PROBLEM DESCRIPTION: Please output the lines of the listing from the line containing "2007 [30, 324]" through the line containing "Locate the cell", both included, as a JSON list of strings with one string per line and blank lines left out.
------------------------------
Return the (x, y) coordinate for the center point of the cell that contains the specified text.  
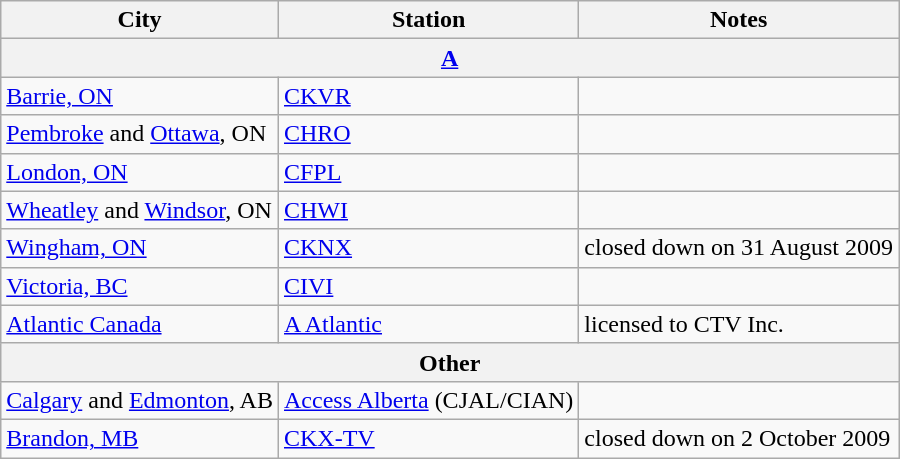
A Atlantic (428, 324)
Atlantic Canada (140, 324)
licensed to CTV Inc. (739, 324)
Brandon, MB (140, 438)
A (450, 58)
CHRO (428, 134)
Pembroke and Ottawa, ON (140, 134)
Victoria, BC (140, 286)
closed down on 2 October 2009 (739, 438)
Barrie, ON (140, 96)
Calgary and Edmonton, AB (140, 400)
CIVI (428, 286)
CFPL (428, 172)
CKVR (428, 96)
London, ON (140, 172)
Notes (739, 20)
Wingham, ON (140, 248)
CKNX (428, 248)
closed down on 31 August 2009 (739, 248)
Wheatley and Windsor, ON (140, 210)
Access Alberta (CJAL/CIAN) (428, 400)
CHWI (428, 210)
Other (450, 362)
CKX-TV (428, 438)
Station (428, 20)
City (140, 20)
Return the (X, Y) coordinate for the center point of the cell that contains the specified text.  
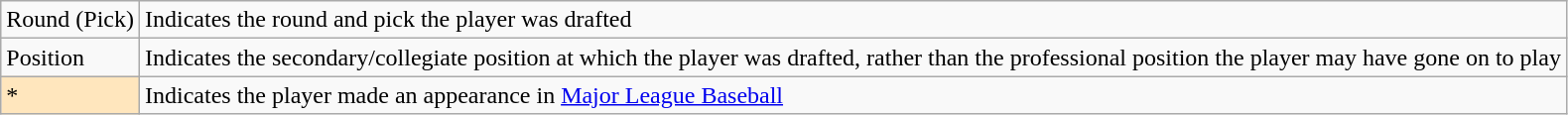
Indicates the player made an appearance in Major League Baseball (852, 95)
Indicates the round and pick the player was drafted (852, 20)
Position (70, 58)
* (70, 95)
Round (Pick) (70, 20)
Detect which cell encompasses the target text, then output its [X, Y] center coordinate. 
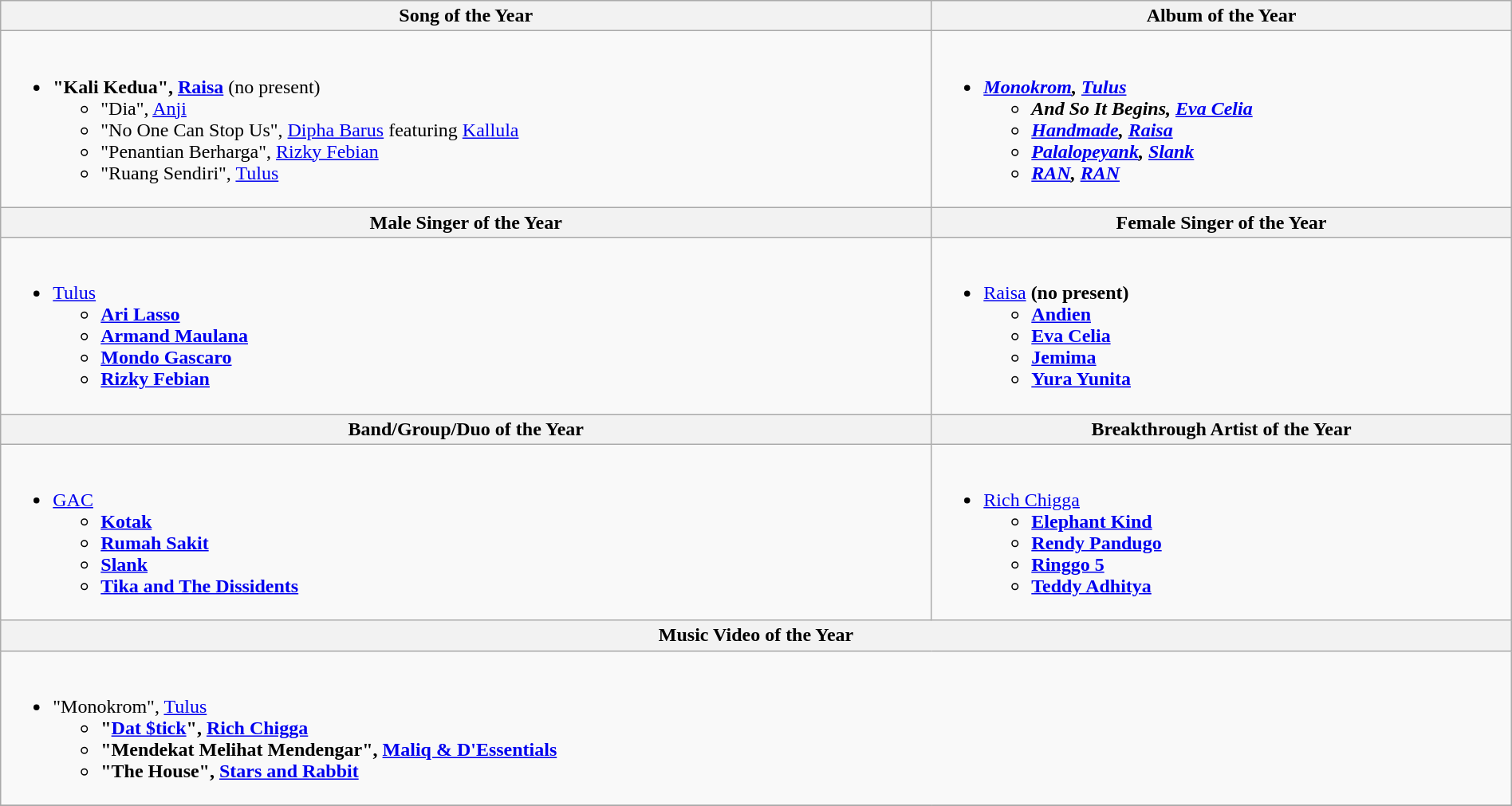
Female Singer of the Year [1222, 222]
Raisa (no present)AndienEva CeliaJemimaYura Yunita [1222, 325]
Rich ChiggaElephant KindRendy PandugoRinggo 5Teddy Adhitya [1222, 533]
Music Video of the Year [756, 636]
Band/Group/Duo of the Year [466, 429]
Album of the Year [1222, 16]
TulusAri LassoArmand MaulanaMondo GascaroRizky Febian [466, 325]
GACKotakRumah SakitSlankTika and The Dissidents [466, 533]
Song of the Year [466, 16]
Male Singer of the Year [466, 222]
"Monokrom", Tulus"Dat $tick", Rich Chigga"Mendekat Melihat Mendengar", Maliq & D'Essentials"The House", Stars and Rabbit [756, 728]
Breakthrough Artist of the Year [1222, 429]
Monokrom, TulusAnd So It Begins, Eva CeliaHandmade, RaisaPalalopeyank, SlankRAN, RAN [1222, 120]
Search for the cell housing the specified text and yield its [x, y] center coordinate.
------------------------------
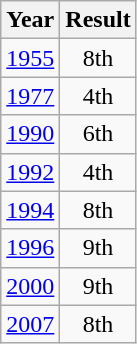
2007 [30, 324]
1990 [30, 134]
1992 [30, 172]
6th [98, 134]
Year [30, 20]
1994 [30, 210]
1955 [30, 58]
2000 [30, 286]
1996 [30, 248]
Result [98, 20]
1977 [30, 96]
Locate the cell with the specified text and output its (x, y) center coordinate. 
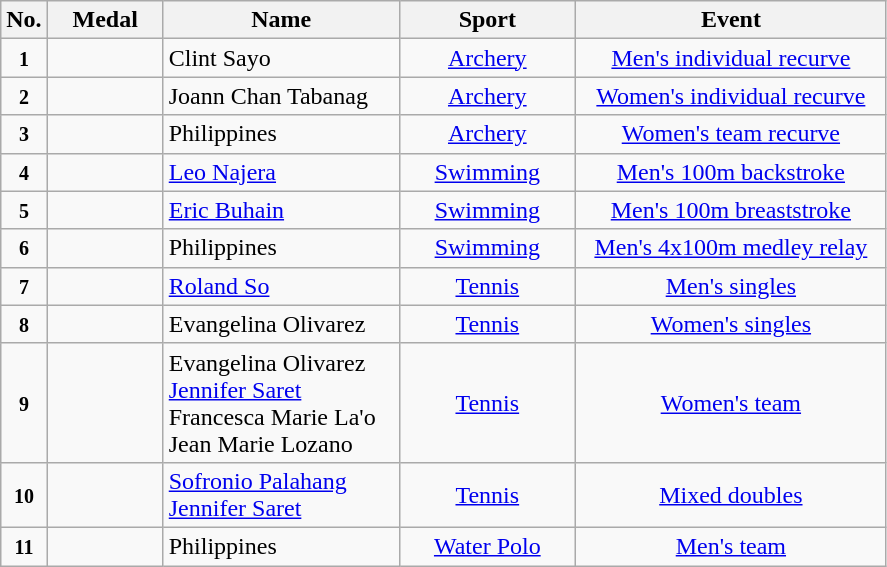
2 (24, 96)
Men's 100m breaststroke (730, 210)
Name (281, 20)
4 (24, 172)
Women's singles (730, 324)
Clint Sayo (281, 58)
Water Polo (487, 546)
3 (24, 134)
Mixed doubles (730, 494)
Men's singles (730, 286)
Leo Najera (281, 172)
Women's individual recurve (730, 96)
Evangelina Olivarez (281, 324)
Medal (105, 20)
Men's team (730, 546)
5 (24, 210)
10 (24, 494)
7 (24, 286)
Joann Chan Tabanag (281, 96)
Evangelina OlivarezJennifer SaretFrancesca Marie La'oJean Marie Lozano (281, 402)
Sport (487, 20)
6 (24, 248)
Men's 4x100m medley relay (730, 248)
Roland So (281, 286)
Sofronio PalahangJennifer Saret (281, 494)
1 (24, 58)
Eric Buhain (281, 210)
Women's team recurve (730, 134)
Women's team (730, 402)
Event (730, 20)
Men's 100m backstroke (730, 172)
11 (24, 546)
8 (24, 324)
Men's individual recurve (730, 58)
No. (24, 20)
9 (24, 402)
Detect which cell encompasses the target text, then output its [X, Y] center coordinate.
------------------------------
COMPLETE OUTPUT:
[
  "2007 [30, 324]",
  "1990 [30, 134]",
  "1992 [30, 172]",
  "6th [98, 134]",
  "Year [30, 20]",
  "1994 [30, 210]",
  "1955 [30, 58]",
  "2000 [30, 286]",
  "1996 [30, 248]",
  "Result [98, 20]",
  "1977 [30, 96]",
  "Locate the cell with the specified text and output its (x, y) center coordinate. "
]